**WHAT TO DO:**
Wherever a line in the data holds the word "tree", pull that line out.

*** Opening of DATASET EXCERPTS ***

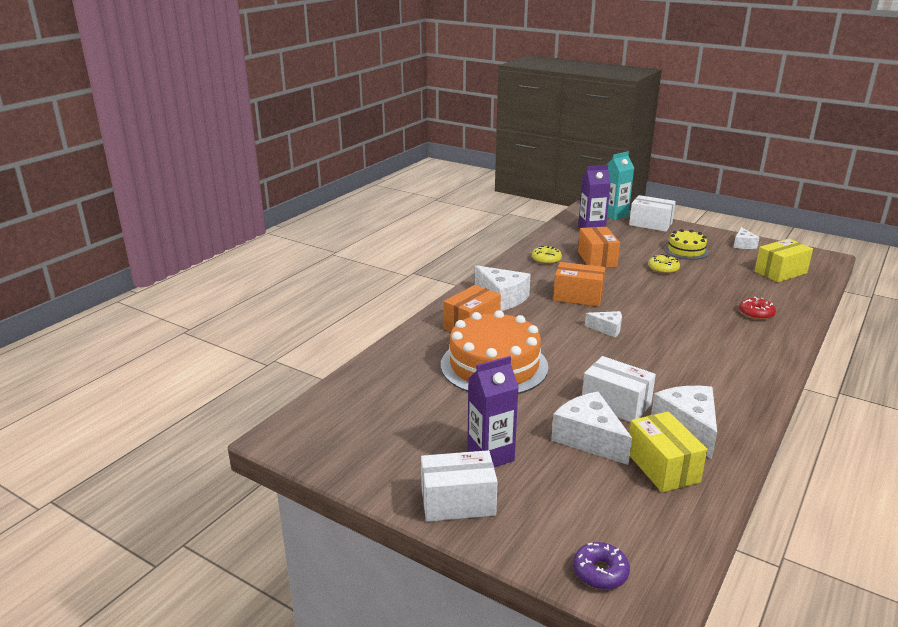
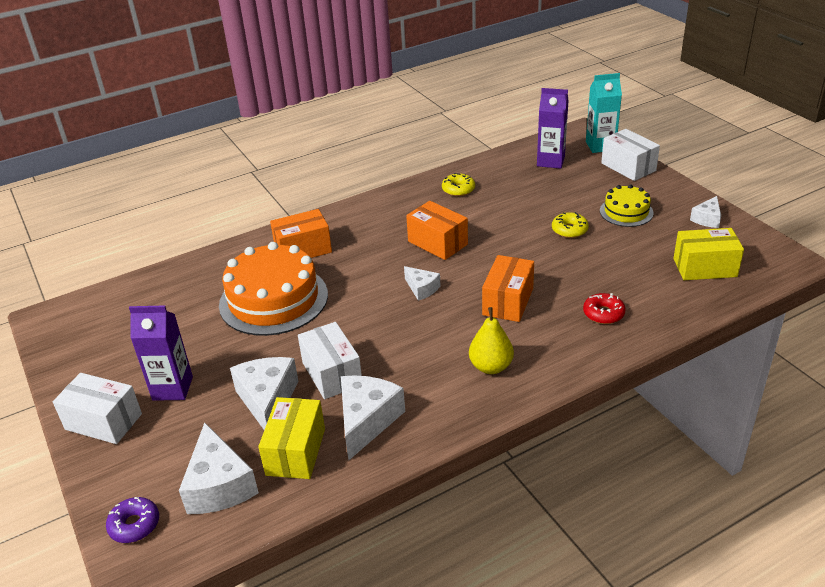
camera: 30 degrees right, 10 degrees up
(502, 298) = (363, 226): white cheese -> white cheese (219, 485)
(597, 259) = (512, 201): orange box -> orange box (508, 301)
(727, 366) = (491, 367): none -> yellow pear

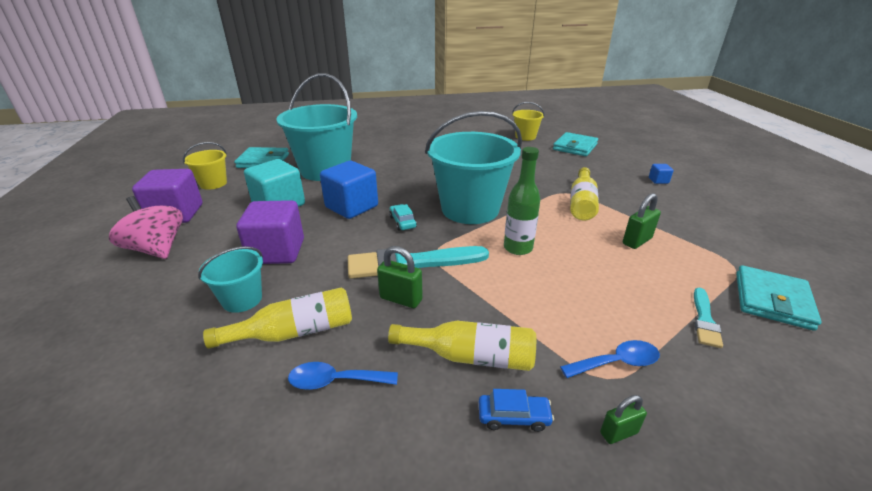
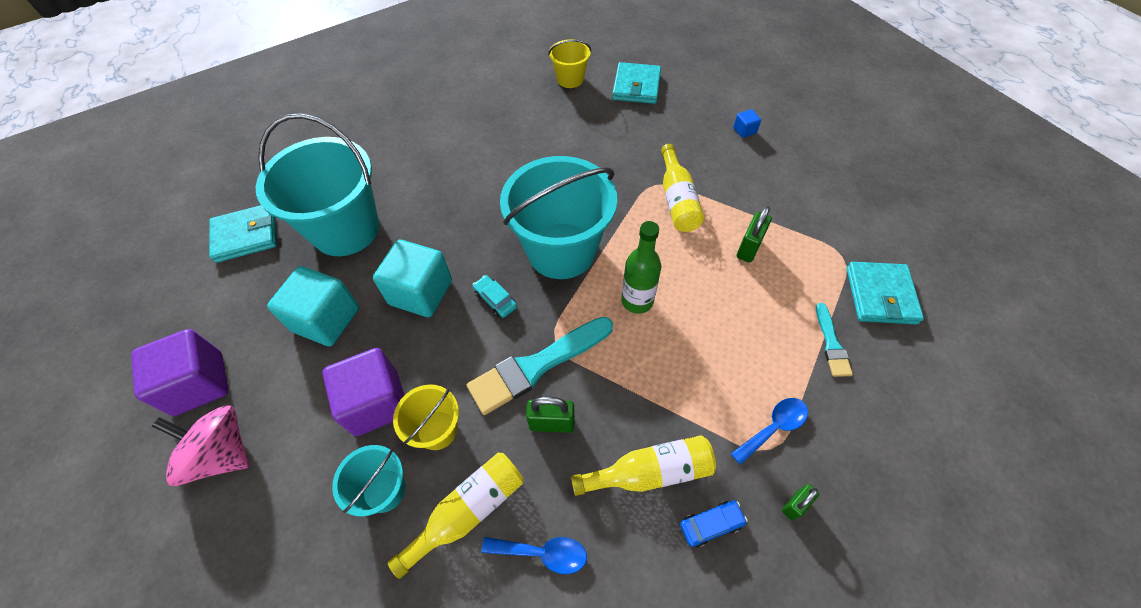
camera: 20 degrees left, 25 degrees up
(213, 183) = (206, 307): yellow bucket -> yellow bucket (437, 430)
(335, 381) = (542, 553): blue spoon -> blue spoon turned 150 degrees counterclockwise
(351, 207) = (421, 292): blue cube -> turquoise cube

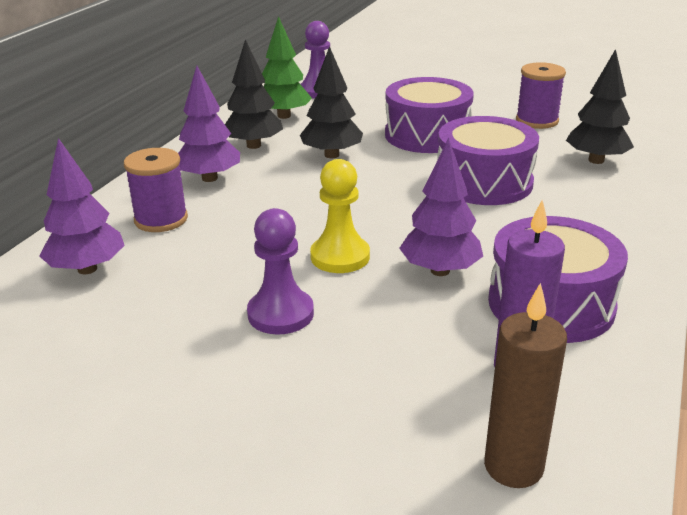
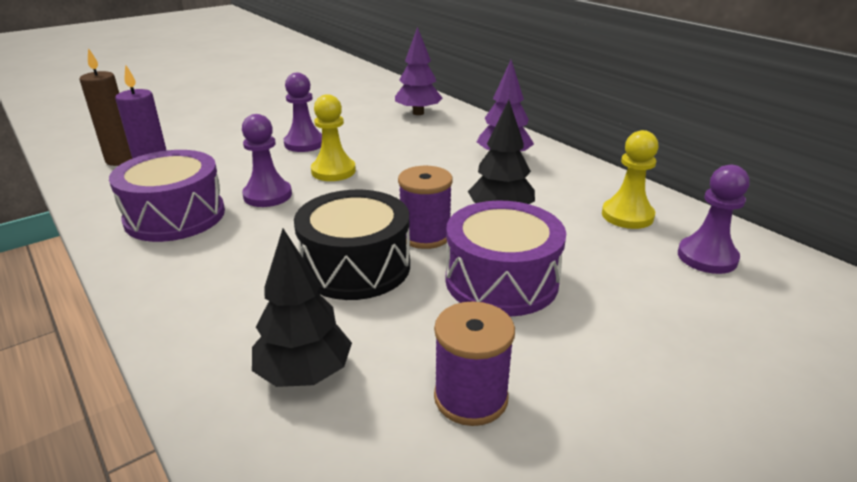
camera: 120 degrees right, 0 degrees up
(161, 219) = (454, 135): purple spool -> purple spool (425, 235)
(253, 145) = (556, 185): black tree -> none
(284, 116) = (627, 215): green tree -> yellow pawn
(440, 270) = (267, 195): purple tree -> purple pawn
(484, 182) = (356, 266): purple drum -> black drum

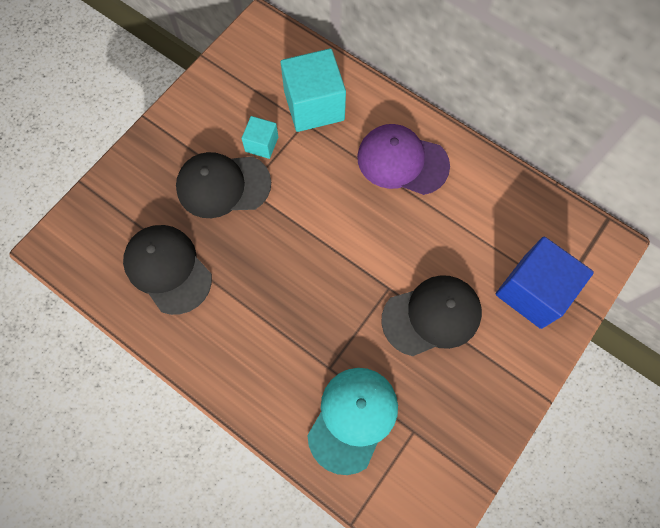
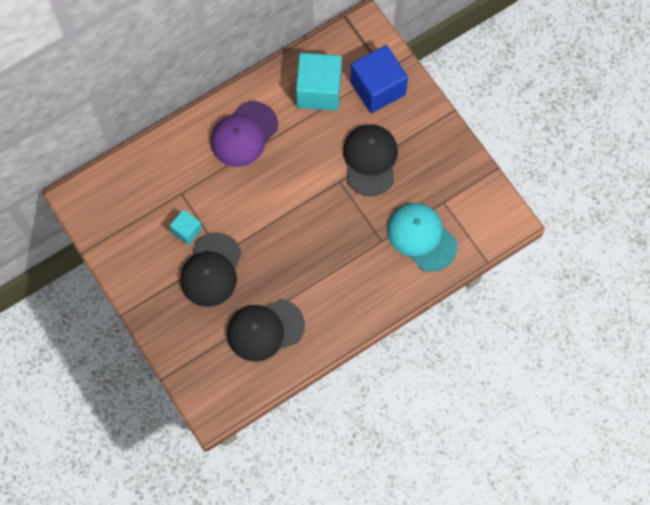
camera: 70 degrees left, 0 degrees up
(314, 106) = (169, 180): turquoise cube -> turquoise cube (319, 91)

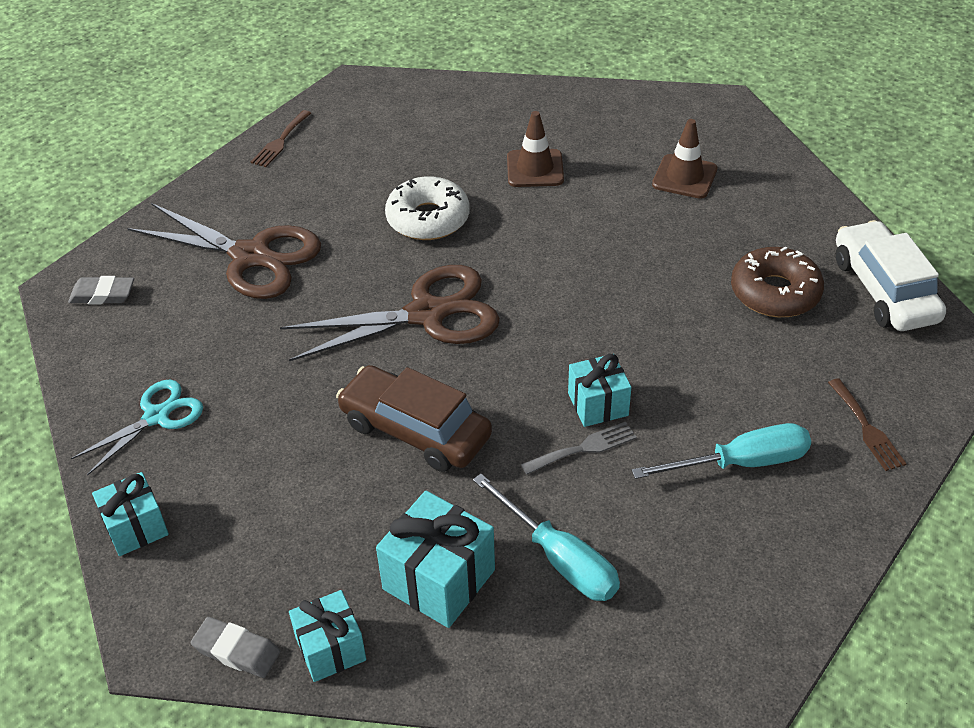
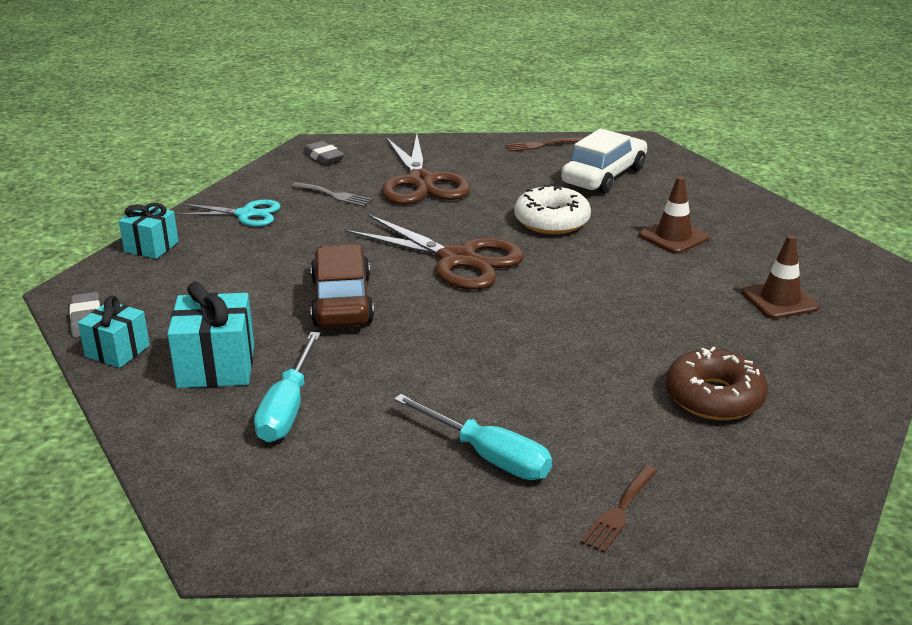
camera: 50 degrees right, 15 degrees down
(584, 448) = (410, 375): grey fork -> grey fork (334, 195)
(598, 404) = (463, 363): turquoise gift -> none
(884, 290) = (815, 456): white car -> white car (604, 176)

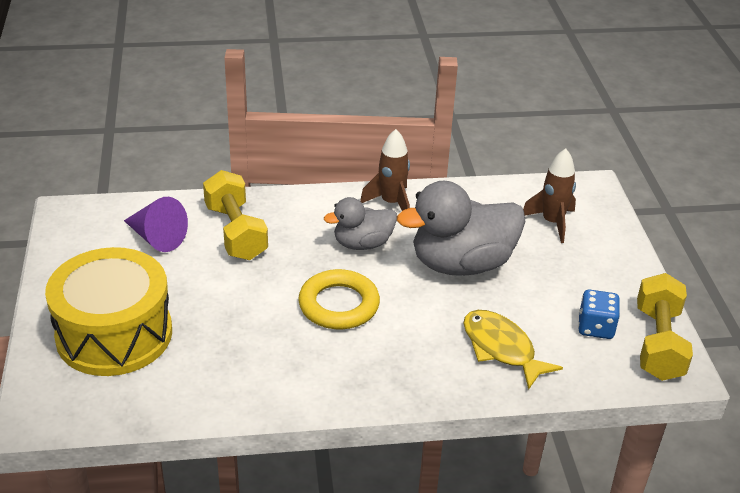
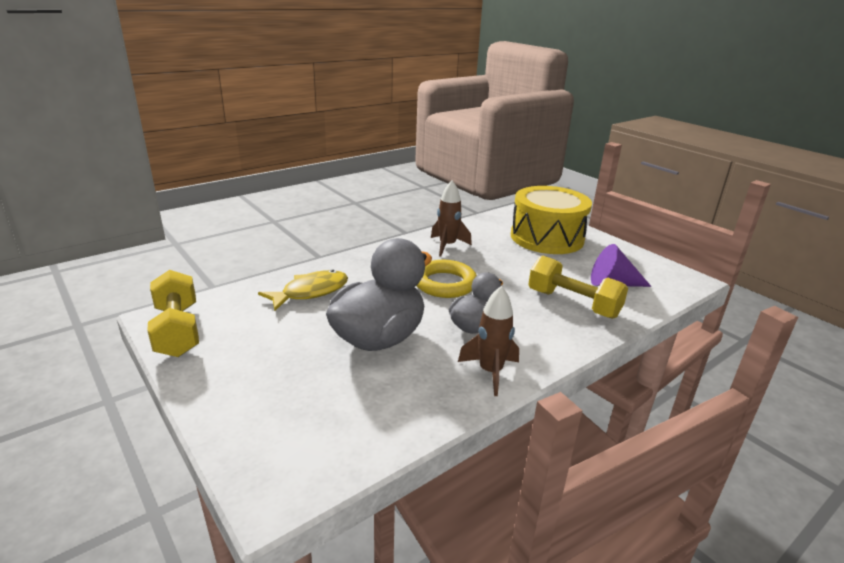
camera: 150 degrees right, 10 degrees down
(501, 348) = (310, 292): yellow fish -> yellow fish turned 60 degrees counterclockwise
(552, 222) = (310, 414): brown rocket -> brown rocket (447, 246)
(595, 327) = (237, 326): blue dice -> none

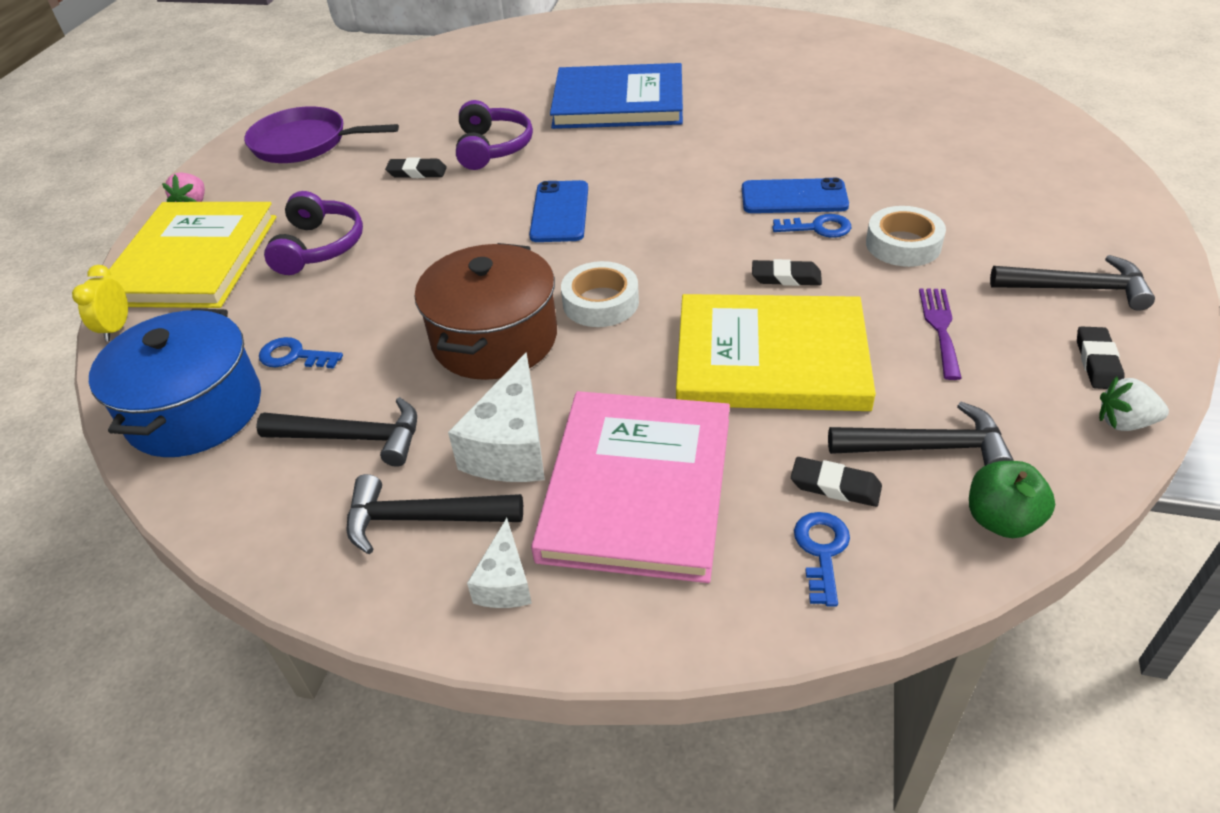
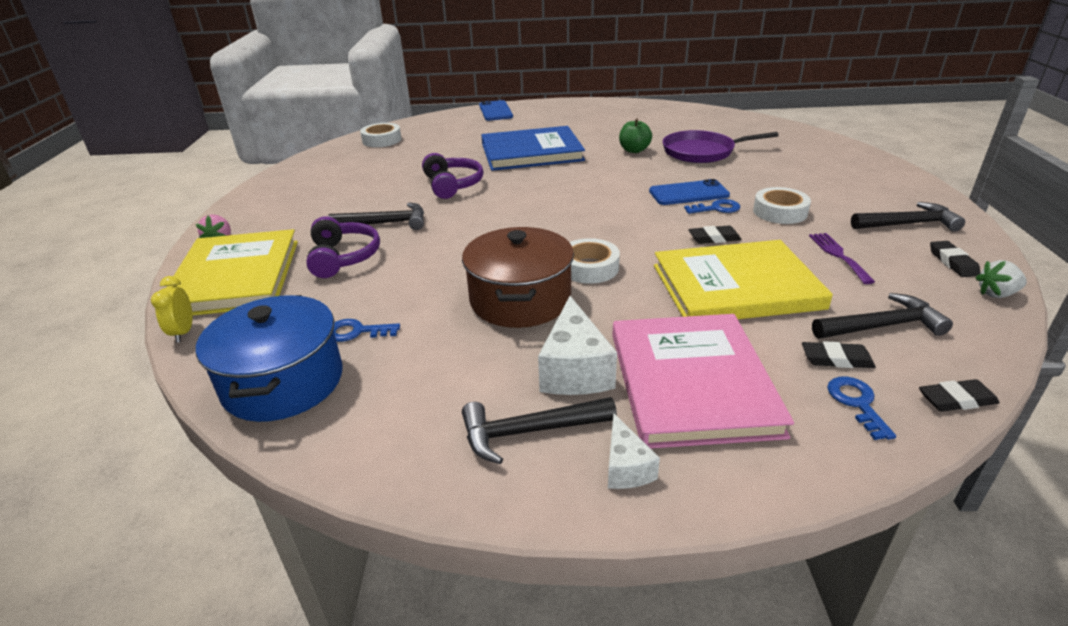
camera: 15 degrees left, 10 degrees down
(305, 143) = (300, 195): purple pan -> purple pan (702, 152)
(353, 438) = (437, 382): black hammer -> black hammer (386, 223)
(417, 172) = (401, 204): black eraser -> black eraser (956, 400)
(436, 61) = (382, 140): none -> white tape
(559, 212) = (525, 217): blue phone -> blue phone (495, 111)
(1001, 520) = (964, 363): green apple -> green apple (634, 150)

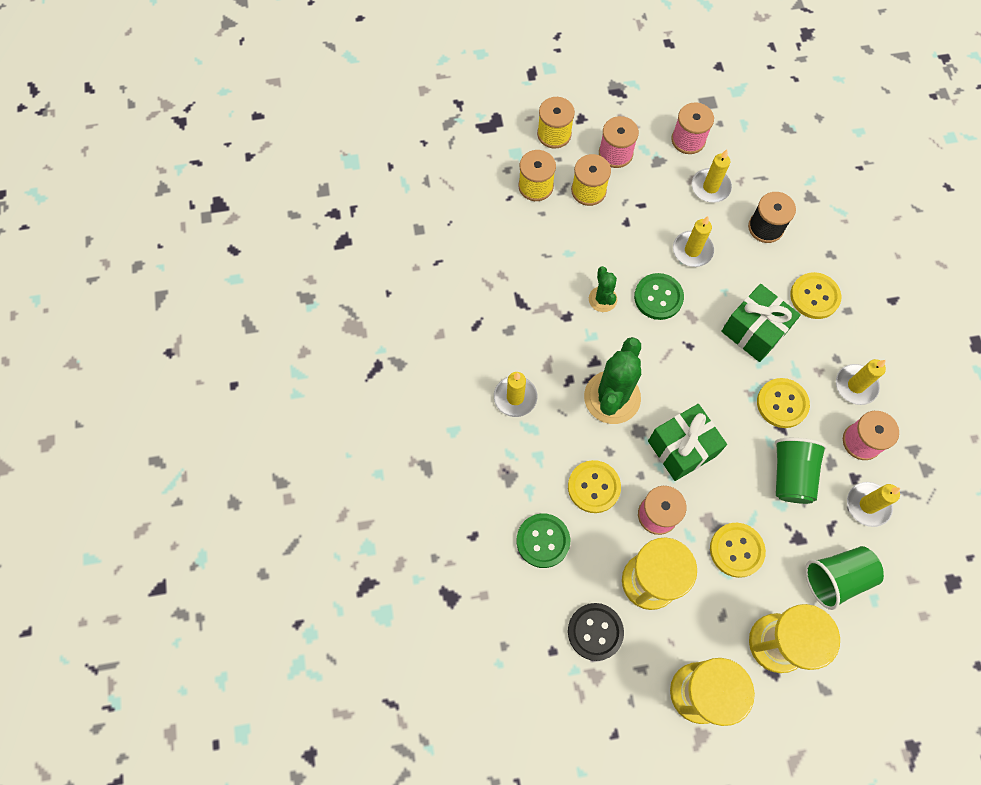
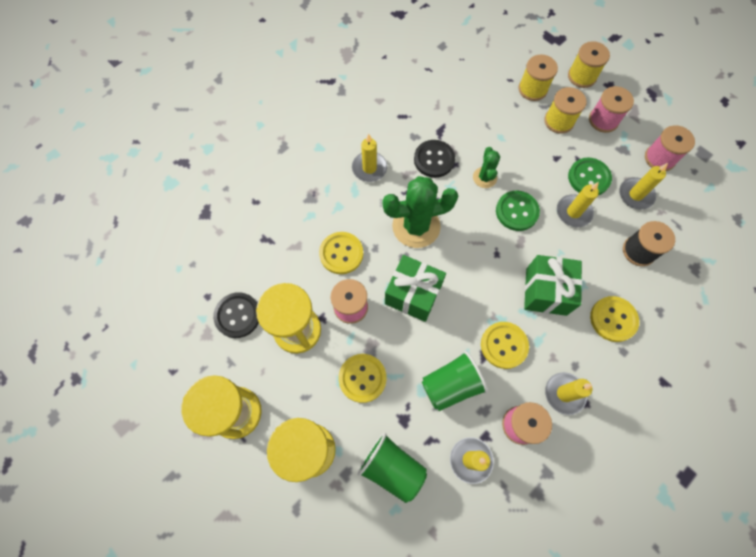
camera: 55 degrees right, 0 degrees up
(543, 541) = (280, 244): green button -> green button (588, 178)
(549, 330) = (434, 159): none -> black button
(602, 299) = (484, 177): green cactus -> green cactus turned 45 degrees counterclockwise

*** Close of DATASET EXCERPTS ***

**SOLUTION TO THIS PROBLEM:**
(253, 145) = (556, 185): black tree -> none
(284, 116) = (627, 215): green tree -> yellow pawn
(440, 270) = (267, 195): purple tree -> purple pawn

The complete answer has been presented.